= Task requirements =
Each line below needs to be returned exactly. Skip any picture.

= Source material =

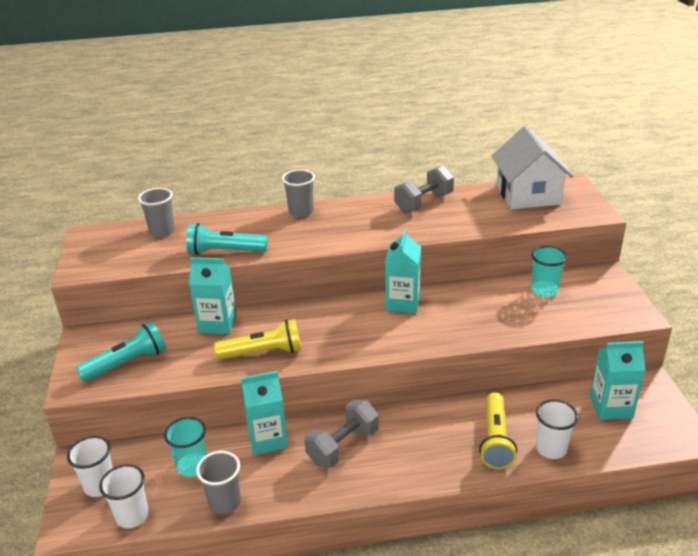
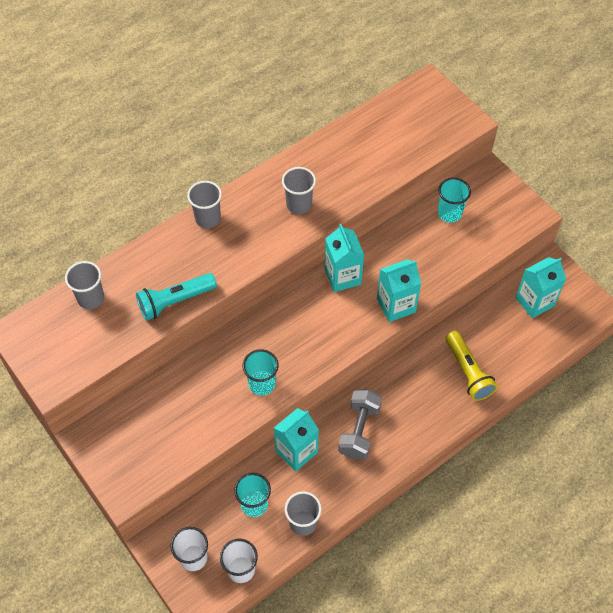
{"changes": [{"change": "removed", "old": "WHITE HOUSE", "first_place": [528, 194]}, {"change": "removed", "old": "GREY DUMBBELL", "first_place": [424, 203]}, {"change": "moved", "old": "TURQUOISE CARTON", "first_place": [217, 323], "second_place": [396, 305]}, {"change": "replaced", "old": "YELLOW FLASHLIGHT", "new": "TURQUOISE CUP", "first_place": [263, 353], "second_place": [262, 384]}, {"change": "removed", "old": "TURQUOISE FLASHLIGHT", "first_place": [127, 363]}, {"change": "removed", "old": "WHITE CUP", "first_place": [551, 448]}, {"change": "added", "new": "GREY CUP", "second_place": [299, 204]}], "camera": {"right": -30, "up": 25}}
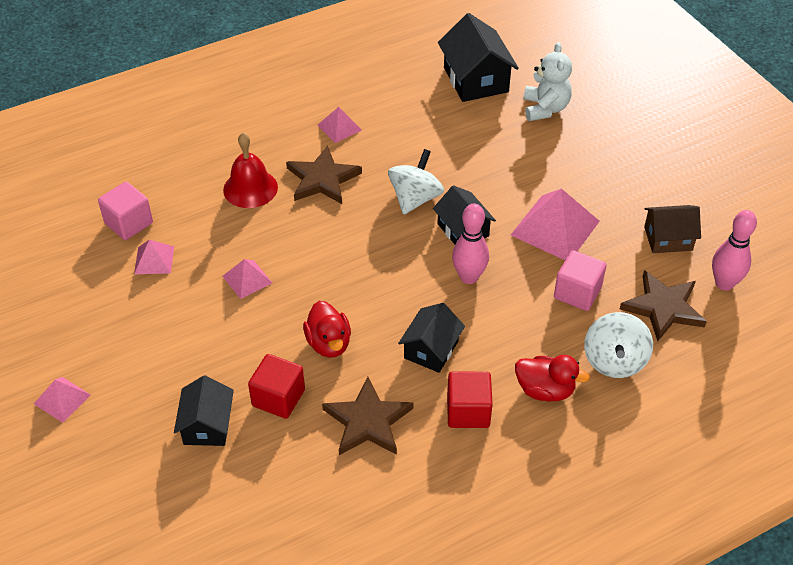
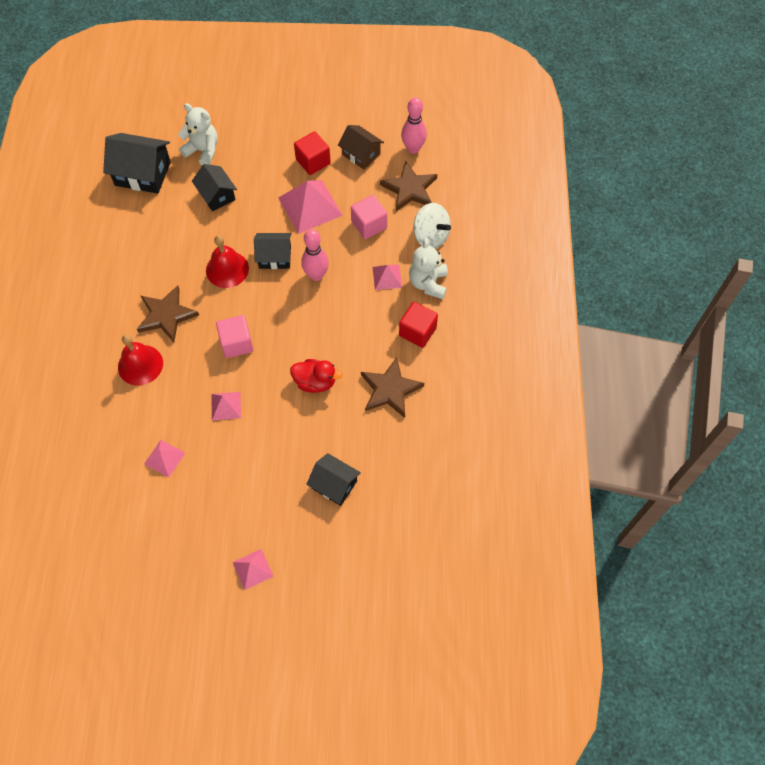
{"changes": [{"change": "moved", "old": "PINK PYRAMID", "first_place": [339, 127], "second_place": [387, 277]}, {"change": "replaced", "old": "WHITE SPINNING TOP", "new": "RED BELL", "first_place": [415, 198], "second_place": [227, 269]}, {"change": "moved", "old": "PINK CUBE", "first_place": [129, 223], "second_place": [237, 343]}, {"change": "turned", "old": "BROWN HOUSE", "first_place": [668, 238], "second_place": [361, 154], "degrees": -75}, {"change": "moved", "old": "BLACK HOUSE", "first_place": [431, 349], "second_place": [216, 195]}, {"change": "moved", "old": "RED CUBE", "first_place": [278, 398], "second_place": [313, 162]}, {"change": "replaced", "old": "RED DUCK", "new": "WHITE TEDDY BEAR", "first_place": [545, 390], "second_place": [428, 283]}], "camera": {"right": -60, "up": 15}}
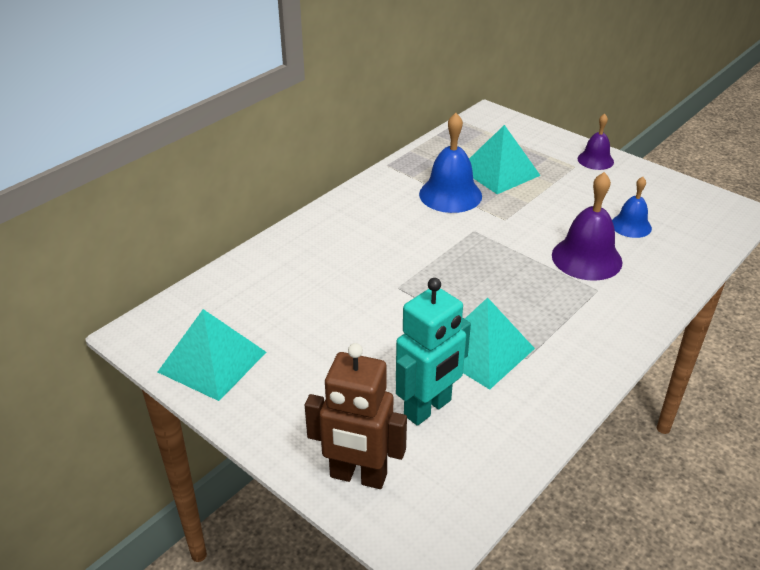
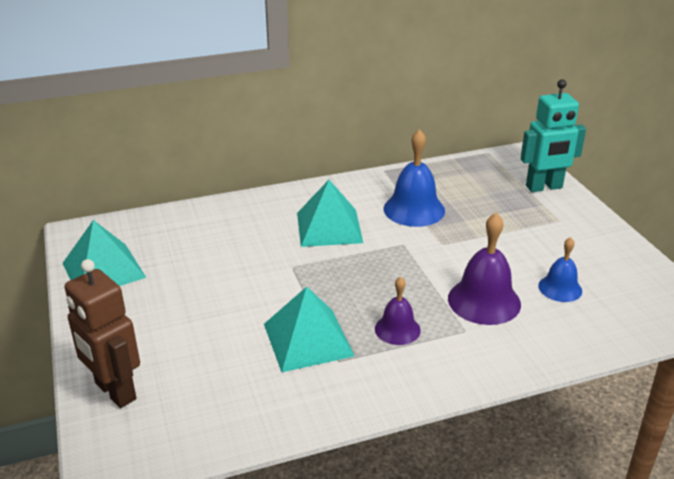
{"changes": [{"change": "moved", "old": "PURPLE BELL", "first_place": [595, 160], "second_place": [397, 329]}, {"change": "moved", "old": "TURQUOISE PYRAMID", "first_place": [499, 172], "second_place": [329, 227]}, {"change": "moved", "old": "TURQUOISE ROBOT", "first_place": [428, 408], "second_place": [544, 187]}], "camera": {"right": 30, "up": -5}}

= Solution below =
{"changes": [{"change": "removed", "old": "WHITE HOUSE", "first_place": [528, 194]}, {"change": "removed", "old": "GREY DUMBBELL", "first_place": [424, 203]}, {"change": "moved", "old": "TURQUOISE CARTON", "first_place": [217, 323], "second_place": [396, 305]}, {"change": "replaced", "old": "YELLOW FLASHLIGHT", "new": "TURQUOISE CUP", "first_place": [263, 353], "second_place": [262, 384]}, {"change": "removed", "old": "TURQUOISE FLASHLIGHT", "first_place": [127, 363]}, {"change": "removed", "old": "WHITE CUP", "first_place": [551, 448]}, {"change": "added", "new": "GREY CUP", "second_place": [299, 204]}], "camera": {"right": -30, "up": 25}}
{"changes": [{"change": "moved", "old": "PINK PYRAMID", "first_place": [339, 127], "second_place": [387, 277]}, {"change": "replaced", "old": "WHITE SPINNING TOP", "new": "RED BELL", "first_place": [415, 198], "second_place": [227, 269]}, {"change": "moved", "old": "PINK CUBE", "first_place": [129, 223], "second_place": [237, 343]}, {"change": "turned", "old": "BROWN HOUSE", "first_place": [668, 238], "second_place": [361, 154], "degrees": -75}, {"change": "moved", "old": "BLACK HOUSE", "first_place": [431, 349], "second_place": [216, 195]}, {"change": "moved", "old": "RED CUBE", "first_place": [278, 398], "second_place": [313, 162]}, {"change": "replaced", "old": "RED DUCK", "new": "WHITE TEDDY BEAR", "first_place": [545, 390], "second_place": [428, 283]}], "camera": {"right": -60, "up": 15}}
{"changes": [{"change": "moved", "old": "PURPLE BELL", "first_place": [595, 160], "second_place": [397, 329]}, {"change": "moved", "old": "TURQUOISE PYRAMID", "first_place": [499, 172], "second_place": [329, 227]}, {"change": "moved", "old": "TURQUOISE ROBOT", "first_place": [428, 408], "second_place": [544, 187]}], "camera": {"right": 30, "up": -5}}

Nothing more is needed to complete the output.